■ DATA FOR THIS TASK
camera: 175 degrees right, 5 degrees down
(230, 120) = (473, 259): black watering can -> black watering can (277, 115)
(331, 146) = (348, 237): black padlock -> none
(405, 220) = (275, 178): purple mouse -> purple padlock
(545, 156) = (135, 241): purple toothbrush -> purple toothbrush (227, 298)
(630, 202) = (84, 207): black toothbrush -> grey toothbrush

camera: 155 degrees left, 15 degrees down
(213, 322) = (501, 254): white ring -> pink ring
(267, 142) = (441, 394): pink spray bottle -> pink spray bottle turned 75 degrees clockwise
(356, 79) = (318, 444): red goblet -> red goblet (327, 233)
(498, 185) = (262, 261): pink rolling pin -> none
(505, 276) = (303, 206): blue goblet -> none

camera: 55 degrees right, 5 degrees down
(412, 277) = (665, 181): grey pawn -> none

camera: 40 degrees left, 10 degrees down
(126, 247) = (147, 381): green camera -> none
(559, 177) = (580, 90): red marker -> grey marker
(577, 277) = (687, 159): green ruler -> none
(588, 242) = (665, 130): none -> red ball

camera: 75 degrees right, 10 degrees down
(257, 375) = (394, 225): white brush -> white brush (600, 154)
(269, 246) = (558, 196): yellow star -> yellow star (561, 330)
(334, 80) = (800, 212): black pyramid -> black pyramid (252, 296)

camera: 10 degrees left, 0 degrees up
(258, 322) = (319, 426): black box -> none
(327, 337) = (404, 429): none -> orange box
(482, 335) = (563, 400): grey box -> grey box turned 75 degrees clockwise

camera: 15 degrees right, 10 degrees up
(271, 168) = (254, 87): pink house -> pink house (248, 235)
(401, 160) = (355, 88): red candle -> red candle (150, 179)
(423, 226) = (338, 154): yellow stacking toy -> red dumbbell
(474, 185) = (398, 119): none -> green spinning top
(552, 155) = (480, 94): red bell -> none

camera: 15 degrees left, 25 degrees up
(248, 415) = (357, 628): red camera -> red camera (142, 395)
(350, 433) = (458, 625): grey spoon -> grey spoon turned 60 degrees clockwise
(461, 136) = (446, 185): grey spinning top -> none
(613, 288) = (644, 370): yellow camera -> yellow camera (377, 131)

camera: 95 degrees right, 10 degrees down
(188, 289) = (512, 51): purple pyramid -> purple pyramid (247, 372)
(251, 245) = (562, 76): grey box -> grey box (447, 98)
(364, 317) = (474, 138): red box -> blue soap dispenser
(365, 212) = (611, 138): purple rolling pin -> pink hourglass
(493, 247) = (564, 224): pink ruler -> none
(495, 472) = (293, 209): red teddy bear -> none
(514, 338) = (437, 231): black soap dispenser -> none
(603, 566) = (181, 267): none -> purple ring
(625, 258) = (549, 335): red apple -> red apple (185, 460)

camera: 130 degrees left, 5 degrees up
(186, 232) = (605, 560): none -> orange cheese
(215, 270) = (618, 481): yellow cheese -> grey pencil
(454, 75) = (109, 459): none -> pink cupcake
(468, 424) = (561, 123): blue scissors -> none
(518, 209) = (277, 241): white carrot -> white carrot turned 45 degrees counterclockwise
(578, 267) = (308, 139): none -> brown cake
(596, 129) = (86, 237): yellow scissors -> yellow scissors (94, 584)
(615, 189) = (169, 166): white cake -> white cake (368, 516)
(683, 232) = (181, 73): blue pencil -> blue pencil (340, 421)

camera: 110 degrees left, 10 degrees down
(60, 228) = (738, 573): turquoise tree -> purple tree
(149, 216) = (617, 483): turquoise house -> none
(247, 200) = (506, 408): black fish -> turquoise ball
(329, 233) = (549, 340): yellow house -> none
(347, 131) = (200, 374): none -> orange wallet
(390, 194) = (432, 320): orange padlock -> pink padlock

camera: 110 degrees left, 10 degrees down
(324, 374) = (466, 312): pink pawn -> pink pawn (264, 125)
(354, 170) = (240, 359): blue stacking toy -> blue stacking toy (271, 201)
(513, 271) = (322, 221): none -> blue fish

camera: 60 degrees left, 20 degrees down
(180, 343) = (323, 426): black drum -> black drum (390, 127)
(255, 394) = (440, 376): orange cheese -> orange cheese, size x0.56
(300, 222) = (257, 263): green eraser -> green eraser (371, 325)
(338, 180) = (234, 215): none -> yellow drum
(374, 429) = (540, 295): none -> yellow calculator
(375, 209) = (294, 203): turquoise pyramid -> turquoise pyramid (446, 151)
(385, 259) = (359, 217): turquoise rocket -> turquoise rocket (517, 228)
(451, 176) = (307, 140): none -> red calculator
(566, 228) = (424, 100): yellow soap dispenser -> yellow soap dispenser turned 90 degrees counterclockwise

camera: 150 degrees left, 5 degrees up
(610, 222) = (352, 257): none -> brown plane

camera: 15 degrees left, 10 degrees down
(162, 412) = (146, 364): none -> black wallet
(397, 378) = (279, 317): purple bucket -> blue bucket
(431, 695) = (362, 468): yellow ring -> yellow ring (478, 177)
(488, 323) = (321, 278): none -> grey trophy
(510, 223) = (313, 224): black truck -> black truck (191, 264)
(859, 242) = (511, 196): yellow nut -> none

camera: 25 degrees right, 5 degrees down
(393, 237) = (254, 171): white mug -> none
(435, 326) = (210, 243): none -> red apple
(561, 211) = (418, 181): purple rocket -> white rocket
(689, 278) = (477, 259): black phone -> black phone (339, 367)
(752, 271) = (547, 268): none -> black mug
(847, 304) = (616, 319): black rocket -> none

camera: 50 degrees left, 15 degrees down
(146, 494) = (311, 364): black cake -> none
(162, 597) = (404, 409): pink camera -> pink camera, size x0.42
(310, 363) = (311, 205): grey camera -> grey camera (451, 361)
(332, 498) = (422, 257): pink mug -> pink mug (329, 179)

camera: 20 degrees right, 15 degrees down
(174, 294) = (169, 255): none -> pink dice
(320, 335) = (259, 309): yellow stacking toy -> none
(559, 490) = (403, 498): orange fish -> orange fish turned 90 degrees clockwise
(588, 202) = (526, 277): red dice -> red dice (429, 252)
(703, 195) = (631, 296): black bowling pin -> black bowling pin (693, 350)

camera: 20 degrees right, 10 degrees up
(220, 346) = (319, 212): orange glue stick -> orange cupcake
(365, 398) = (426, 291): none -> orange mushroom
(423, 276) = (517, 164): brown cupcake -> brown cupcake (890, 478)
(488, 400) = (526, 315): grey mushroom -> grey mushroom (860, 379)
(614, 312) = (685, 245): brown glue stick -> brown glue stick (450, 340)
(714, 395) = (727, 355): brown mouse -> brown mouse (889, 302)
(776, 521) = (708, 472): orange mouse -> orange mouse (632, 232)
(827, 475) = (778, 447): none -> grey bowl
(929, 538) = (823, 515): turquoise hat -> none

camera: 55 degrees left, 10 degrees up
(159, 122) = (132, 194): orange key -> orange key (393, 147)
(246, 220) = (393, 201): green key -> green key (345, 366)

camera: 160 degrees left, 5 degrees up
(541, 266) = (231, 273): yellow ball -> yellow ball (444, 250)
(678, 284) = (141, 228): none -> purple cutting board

■ WORK REQUEST
Find every line above where the word "blue" occurs, and copy that line.

■ ANSWER AREA
(505, 276) = (303, 206): blue goblet -> none
(364, 317) = (474, 138): red box -> blue soap dispenser
(468, 424) = (561, 123): blue scissors -> none
(683, 232) = (181, 73): blue pencil -> blue pencil (340, 421)
(354, 170) = (240, 359): blue stacking toy -> blue stacking toy (271, 201)
(513, 271) = (322, 221): none -> blue fish
(397, 378) = (279, 317): purple bucket -> blue bucket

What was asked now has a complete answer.